Segment Start: DATA FOR THIS TASK

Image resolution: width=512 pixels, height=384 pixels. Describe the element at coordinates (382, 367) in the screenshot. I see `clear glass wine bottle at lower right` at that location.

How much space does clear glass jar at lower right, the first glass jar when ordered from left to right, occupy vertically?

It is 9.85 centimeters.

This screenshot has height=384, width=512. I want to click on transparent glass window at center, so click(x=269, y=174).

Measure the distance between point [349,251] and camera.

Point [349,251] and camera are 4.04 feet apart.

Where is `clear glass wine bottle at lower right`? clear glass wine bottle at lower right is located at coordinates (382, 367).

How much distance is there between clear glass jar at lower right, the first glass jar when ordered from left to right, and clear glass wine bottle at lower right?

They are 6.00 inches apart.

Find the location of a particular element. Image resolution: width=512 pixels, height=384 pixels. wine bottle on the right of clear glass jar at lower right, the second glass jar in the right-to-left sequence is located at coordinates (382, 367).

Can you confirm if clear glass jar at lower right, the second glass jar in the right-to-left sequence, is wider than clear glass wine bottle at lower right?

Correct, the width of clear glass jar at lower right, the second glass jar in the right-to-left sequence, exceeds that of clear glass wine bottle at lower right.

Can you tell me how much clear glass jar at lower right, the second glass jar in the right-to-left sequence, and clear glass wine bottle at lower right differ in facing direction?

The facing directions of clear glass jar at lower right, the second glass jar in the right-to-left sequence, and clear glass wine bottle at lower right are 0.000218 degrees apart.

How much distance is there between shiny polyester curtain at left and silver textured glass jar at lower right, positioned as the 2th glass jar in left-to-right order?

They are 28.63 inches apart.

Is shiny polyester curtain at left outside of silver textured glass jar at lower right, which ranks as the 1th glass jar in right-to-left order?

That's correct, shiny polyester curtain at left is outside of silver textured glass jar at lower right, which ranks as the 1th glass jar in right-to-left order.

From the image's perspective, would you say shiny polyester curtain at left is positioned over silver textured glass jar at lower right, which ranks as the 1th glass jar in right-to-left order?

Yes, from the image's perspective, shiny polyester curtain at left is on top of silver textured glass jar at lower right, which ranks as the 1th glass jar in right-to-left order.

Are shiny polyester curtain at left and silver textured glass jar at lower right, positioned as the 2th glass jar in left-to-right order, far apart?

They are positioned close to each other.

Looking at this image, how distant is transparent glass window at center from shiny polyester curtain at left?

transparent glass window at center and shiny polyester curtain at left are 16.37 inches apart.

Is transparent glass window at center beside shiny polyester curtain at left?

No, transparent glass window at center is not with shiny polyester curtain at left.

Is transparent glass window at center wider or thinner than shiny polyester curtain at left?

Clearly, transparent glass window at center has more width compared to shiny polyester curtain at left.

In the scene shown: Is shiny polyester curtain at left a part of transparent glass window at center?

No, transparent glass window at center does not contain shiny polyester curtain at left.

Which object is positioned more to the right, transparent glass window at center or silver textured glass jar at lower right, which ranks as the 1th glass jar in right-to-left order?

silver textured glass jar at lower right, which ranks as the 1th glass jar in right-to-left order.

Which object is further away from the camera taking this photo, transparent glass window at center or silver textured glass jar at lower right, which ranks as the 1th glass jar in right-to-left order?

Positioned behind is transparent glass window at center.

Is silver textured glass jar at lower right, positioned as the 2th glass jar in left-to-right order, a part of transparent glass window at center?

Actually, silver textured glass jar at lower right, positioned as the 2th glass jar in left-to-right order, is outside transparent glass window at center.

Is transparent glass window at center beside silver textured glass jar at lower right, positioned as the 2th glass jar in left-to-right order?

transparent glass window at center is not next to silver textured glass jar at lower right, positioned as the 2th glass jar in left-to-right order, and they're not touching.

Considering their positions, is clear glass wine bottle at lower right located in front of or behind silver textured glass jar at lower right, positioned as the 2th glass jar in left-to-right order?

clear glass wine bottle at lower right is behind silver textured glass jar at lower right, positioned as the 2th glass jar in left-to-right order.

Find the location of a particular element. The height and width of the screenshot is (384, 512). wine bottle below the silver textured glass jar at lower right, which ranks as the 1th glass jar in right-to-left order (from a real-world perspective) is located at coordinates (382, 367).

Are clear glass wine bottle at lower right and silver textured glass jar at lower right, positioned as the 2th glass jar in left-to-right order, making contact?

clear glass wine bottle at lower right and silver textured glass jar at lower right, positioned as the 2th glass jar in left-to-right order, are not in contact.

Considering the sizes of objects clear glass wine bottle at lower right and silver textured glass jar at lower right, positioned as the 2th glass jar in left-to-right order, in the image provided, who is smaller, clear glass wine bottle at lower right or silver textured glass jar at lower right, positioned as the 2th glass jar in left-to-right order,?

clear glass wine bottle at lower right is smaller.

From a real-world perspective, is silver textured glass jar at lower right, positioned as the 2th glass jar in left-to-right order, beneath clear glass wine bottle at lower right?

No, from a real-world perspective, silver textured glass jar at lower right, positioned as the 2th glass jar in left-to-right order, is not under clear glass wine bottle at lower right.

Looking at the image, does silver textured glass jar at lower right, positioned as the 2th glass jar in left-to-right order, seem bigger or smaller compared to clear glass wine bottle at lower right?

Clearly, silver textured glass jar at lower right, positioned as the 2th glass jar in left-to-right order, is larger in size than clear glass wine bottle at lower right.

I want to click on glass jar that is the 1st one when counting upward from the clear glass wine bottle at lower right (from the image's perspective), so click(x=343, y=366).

Segment End: DATA FOR THIS TASK

PROBLEM TO SOLVE: Format the lines of the listing above as a JSON list of strings, one string per line and blank lines omitted, starting at the line that contains "It is 9.85 centimeters." and ending after the line that contains "Point [349,251] and camera are". Include only those lines.

EXERCISE RESPONSE:
[
  "It is 9.85 centimeters.",
  "This screenshot has height=384, width=512. I want to click on transparent glass window at center, so click(x=269, y=174).",
  "Measure the distance between point [349,251] and camera.",
  "Point [349,251] and camera are 4.04 feet apart."
]